**DATASET RECORDS**.
--- START ---

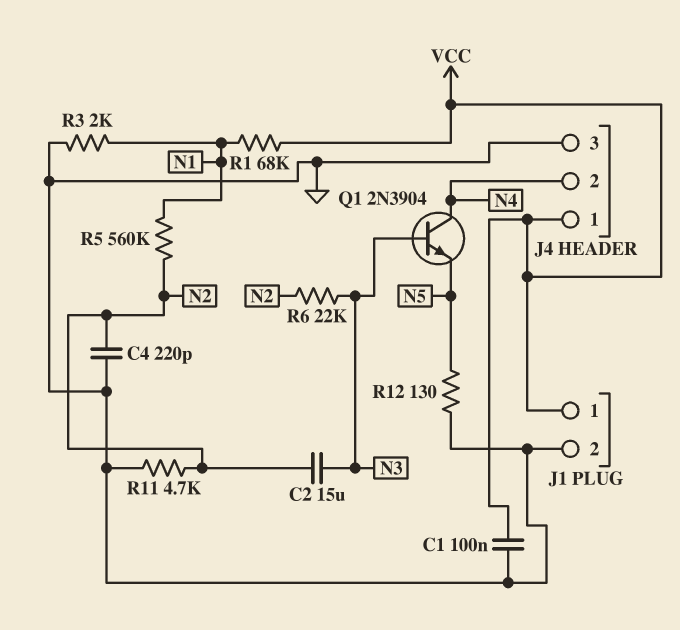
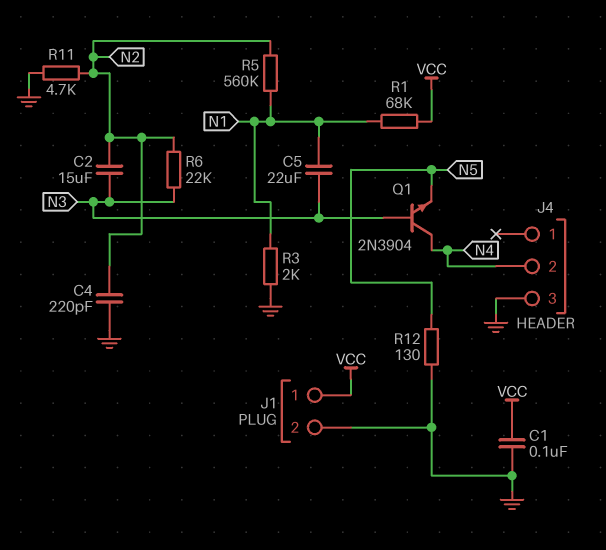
C5: none -> 22uF (N1, N3)
J4 pin 1: VCC -> none

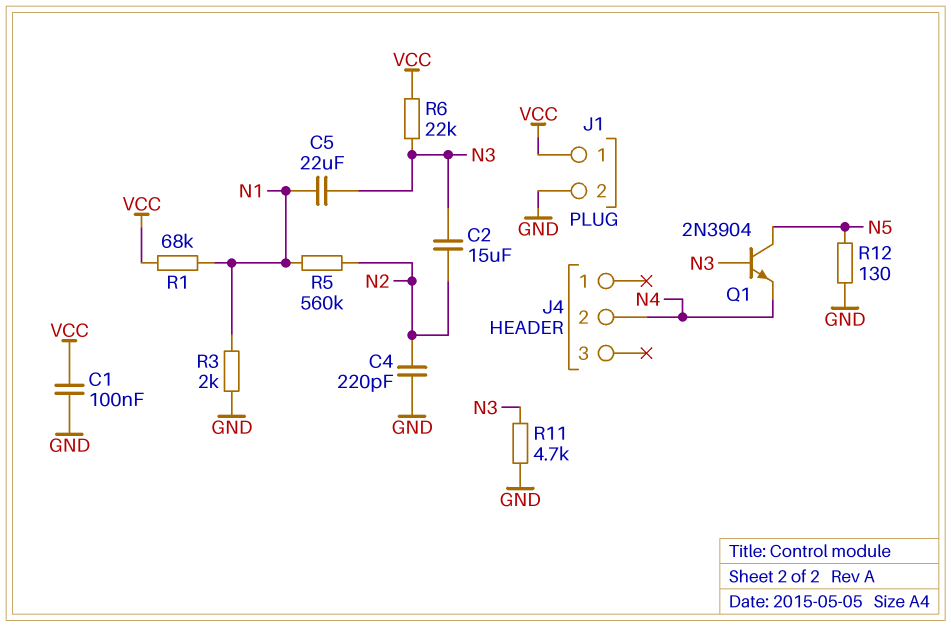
J4 pin 3: GND -> none
Q1: NPN 2N3904 (B N3, C N4, E N5) -> NPN 2N3904 (B N3, C N5, E N4)
R6: 22k (N2, N3) -> 22k (N3, VCC)
R11: 4.7k (GND, N2) -> 4.7k (GND, N3)

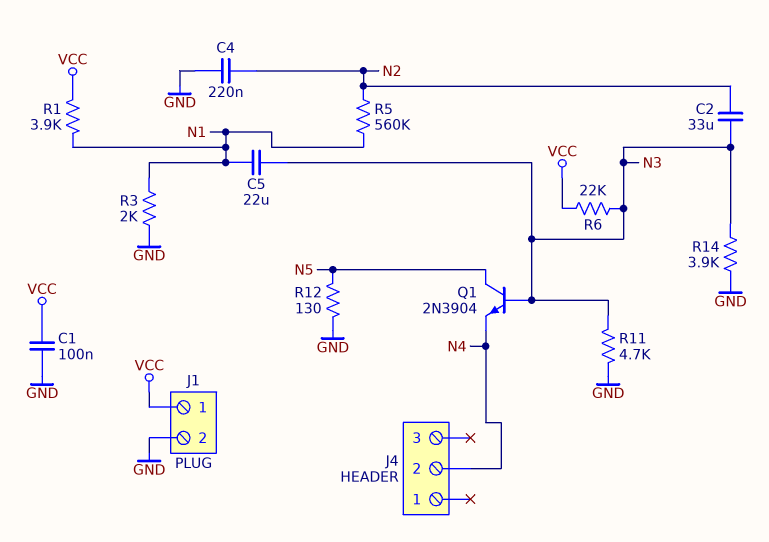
C2: 15uF (N2, N3) -> 33uF (N2, N3)
C4: 220pF (GND, N2) -> 220nF (GND, N2)
R1: 68k (N1, VCC) -> 3.9k (N1, VCC)
R14: none -> 3.9k (GND, N3)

--- END ---

**WHAT TO PRODUCE**.
The line containing "R1: 68k (N1, VCC) -> 3.9k (N1, VCC)" marks the end: retype every line from the first one in the listing up to and including it, without pictures.

**WRITTEN SOLUTION**.
C5: none -> 22uF (N1, N3)
J4 pin 1: VCC -> none

J4 pin 3: GND -> none
Q1: NPN 2N3904 (B N3, C N4, E N5) -> NPN 2N3904 (B N3, C N5, E N4)
R6: 22k (N2, N3) -> 22k (N3, VCC)
R11: 4.7k (GND, N2) -> 4.7k (GND, N3)

C2: 15uF (N2, N3) -> 33uF (N2, N3)
C4: 220pF (GND, N2) -> 220nF (GND, N2)
R1: 68k (N1, VCC) -> 3.9k (N1, VCC)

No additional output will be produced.